Your objective => In the records that come next, find every line with "green". Return those lines.

Records shown =>
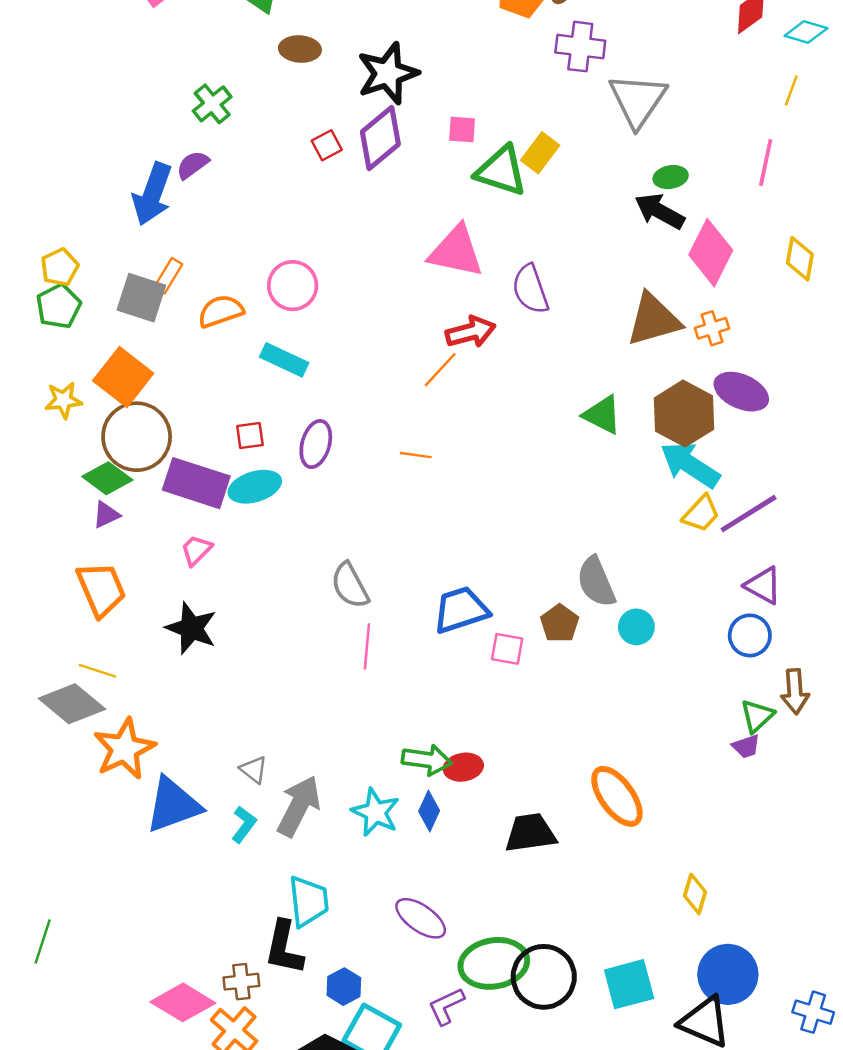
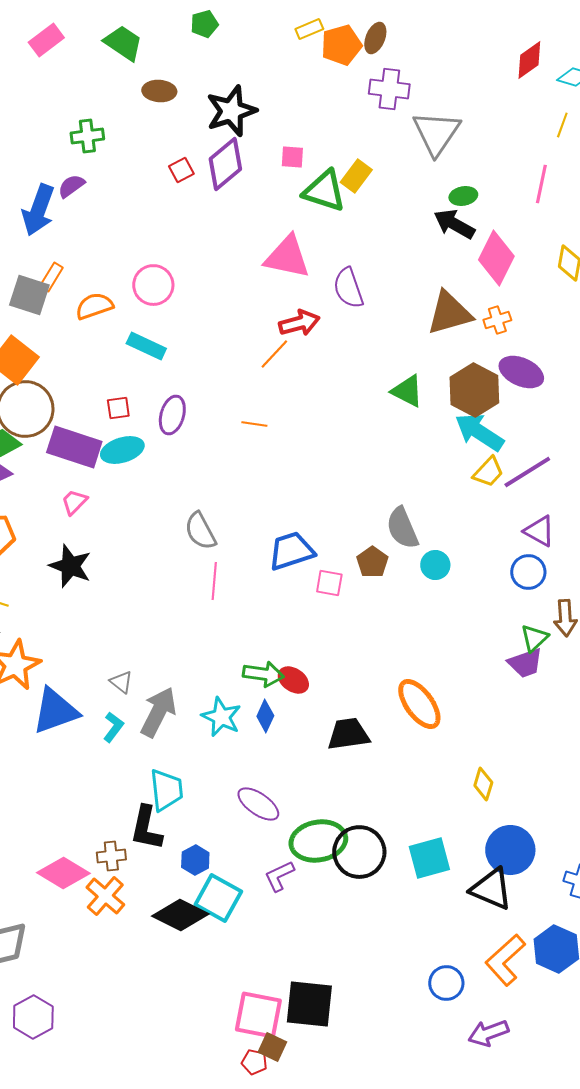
green cross: (212, 104) -> (87, 136), turned 32
purple trapezoid: (746, 746) -> (525, 663), size x1.5
red ellipse: (463, 767) -> (293, 680), turned 44

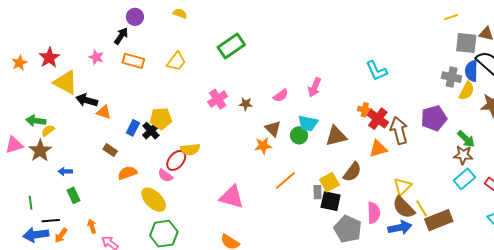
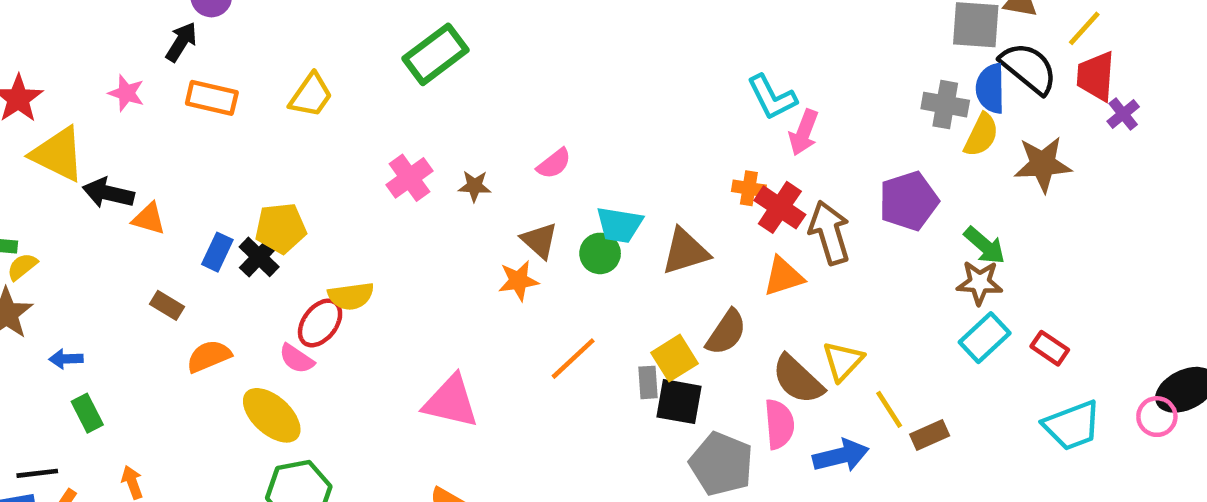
pink arrow: (315, 87) -> (804, 132), moved
brown semicircle: (404, 207) -> (798, 379), moved
brown rectangle: (439, 220) -> (930, 435), size x0.6

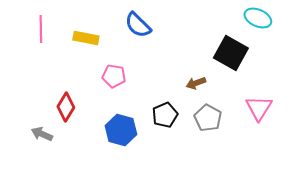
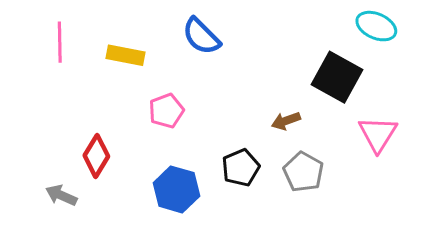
pink pentagon: (114, 76) -> (166, 111), turned -30
pink triangle: (259, 108) -> (378, 134), moved

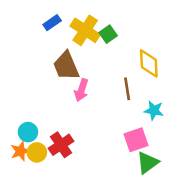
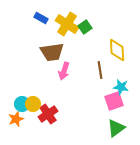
blue rectangle: (52, 23) -> (41, 18), turned 64
brown trapezoid: (66, 66) -> (52, 52), turned -75
pink square: (136, 140) -> (114, 101), moved
yellow circle: (37, 152) -> (33, 104), moved

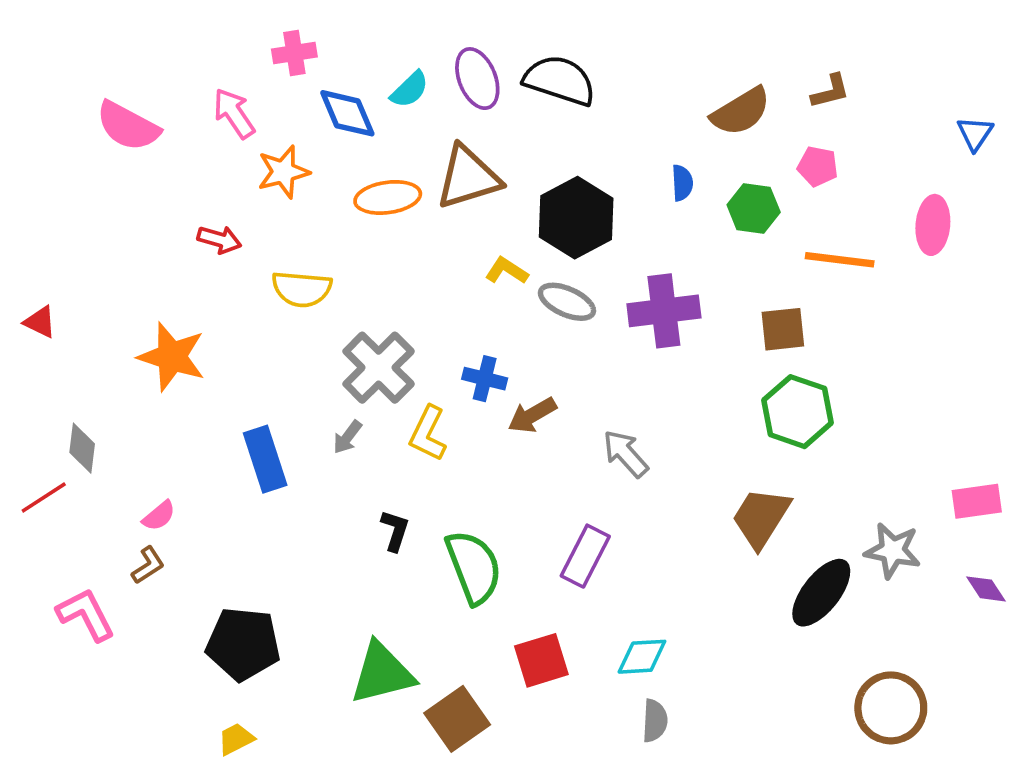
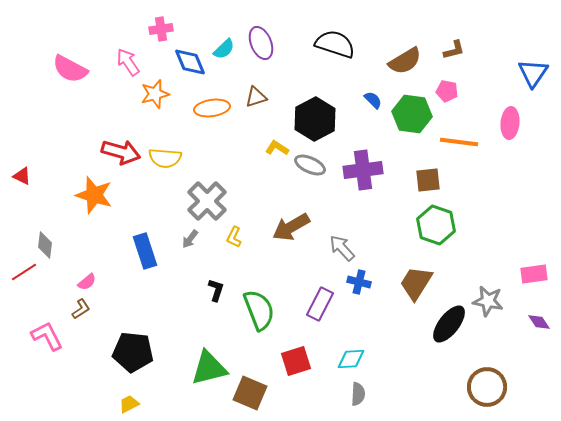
black semicircle: (560, 80) -> (335, 44), moved
blue triangle: (975, 133) -> (533, 73), size x1.5
brown triangle: (468, 177) -> (256, 97), size x0.6
blue semicircle: (682, 183) -> (373, 100), turned -42
green hexagon: (754, 208) -> (412, 114), size x1.4
red arrow: (219, 240) -> (121, 152), moved, size x1.6
blue cross: (485, 379) -> (359, 282), moved
brown arrow: (532, 415) -> (291, 227), size x1.4
yellow L-shape: (428, 433) -> (234, 237), size x0.7
brown square: (457, 719) -> (250, 393), turned -32

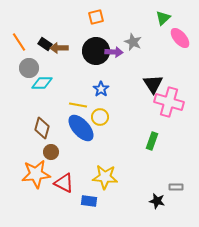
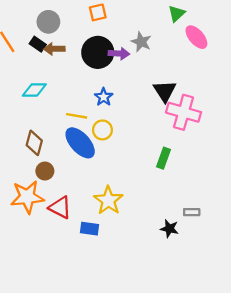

The completed task =>
green cross: (212, 104) -> (87, 136), turned 32
green hexagon: (754, 208) -> (412, 114), size x1.4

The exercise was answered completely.